== INPUT FOR THIS TASK

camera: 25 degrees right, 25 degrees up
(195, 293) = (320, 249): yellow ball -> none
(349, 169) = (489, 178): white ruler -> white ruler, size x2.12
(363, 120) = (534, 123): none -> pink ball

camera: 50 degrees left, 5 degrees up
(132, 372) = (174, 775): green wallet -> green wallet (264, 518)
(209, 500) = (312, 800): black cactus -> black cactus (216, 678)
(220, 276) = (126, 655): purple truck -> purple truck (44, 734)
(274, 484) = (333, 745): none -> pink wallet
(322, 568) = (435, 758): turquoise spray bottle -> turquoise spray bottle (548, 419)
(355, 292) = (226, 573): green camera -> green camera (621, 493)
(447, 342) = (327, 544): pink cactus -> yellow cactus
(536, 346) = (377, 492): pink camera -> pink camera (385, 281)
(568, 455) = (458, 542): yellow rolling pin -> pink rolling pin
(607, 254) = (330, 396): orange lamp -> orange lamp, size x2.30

====
== INPUT FOR THIS TASK

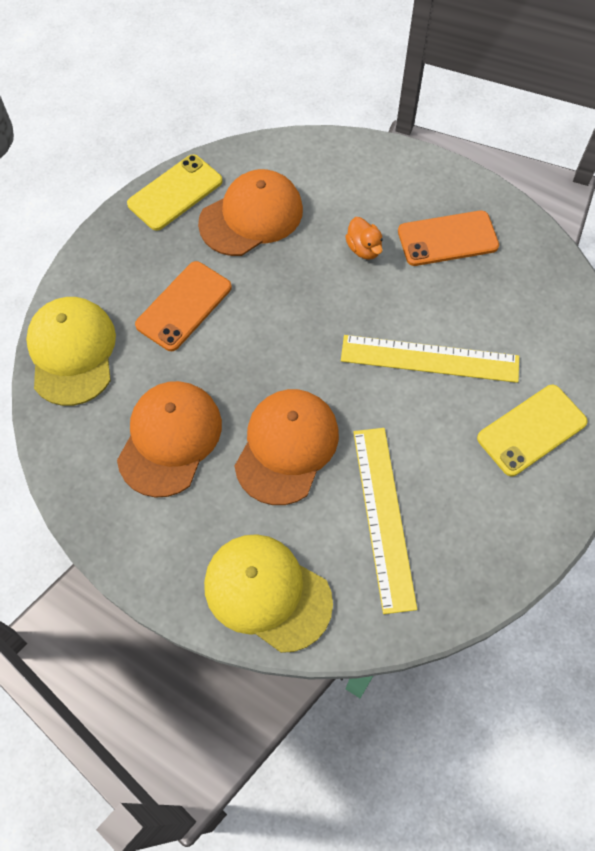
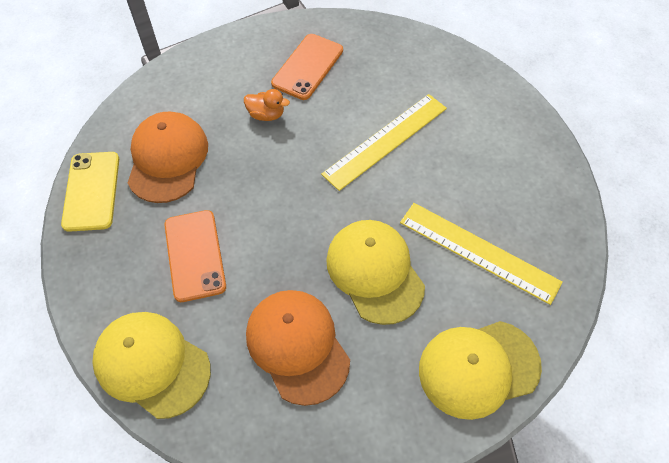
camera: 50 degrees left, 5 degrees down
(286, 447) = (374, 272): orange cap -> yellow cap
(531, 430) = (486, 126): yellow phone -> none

====
== INPUT FOR THIS TASK

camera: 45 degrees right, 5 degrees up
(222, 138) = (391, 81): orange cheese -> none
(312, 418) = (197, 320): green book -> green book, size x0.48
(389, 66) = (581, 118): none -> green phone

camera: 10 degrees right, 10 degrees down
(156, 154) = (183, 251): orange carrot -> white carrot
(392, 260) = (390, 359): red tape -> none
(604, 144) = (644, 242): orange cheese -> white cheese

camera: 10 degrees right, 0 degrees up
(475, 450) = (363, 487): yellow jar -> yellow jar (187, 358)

====

TASK GOAL — Where does the word "cactus" occur in the data? Copy every line that has it.

PROBLEM SOLUTION —
(209, 500) = (312, 800): black cactus -> black cactus (216, 678)
(447, 342) = (327, 544): pink cactus -> yellow cactus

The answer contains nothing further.